**What you are asked to do**
Return every line of the data below exactly, but do not include the images.

**Given data**
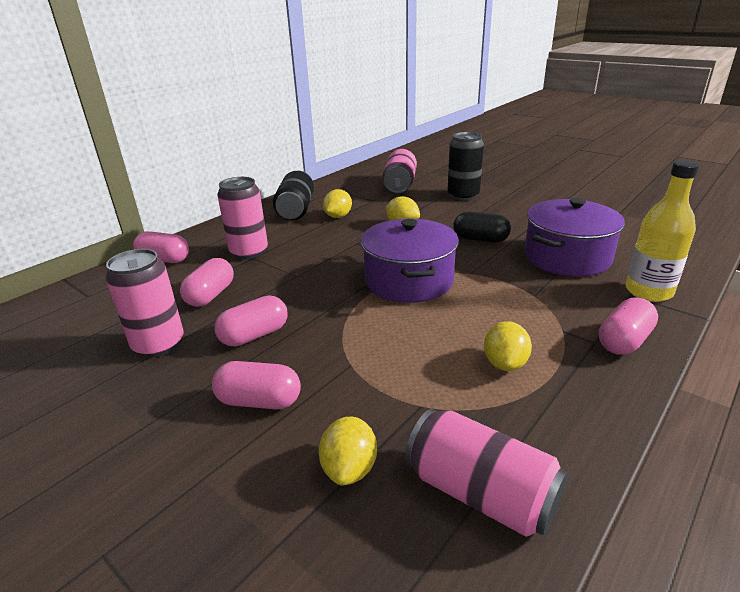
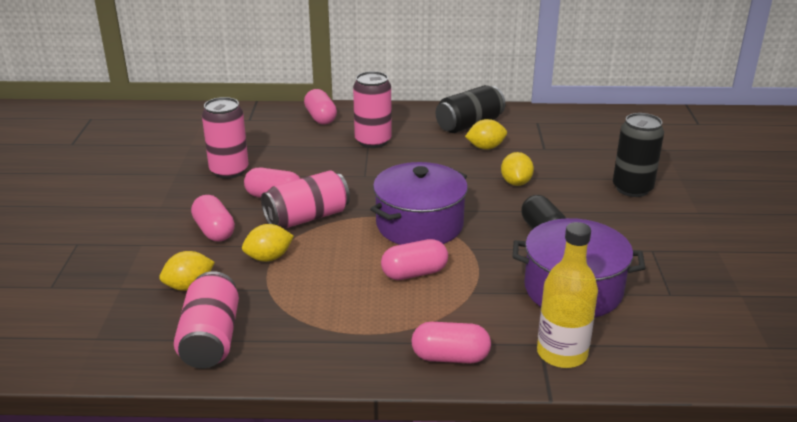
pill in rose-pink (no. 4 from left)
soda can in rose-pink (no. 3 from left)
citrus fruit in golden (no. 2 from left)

**Output**
pill in rose-pink (no. 4 from left)
soda can in rose-pink (no. 3 from left)
citrus fruit in golden (no. 2 from left)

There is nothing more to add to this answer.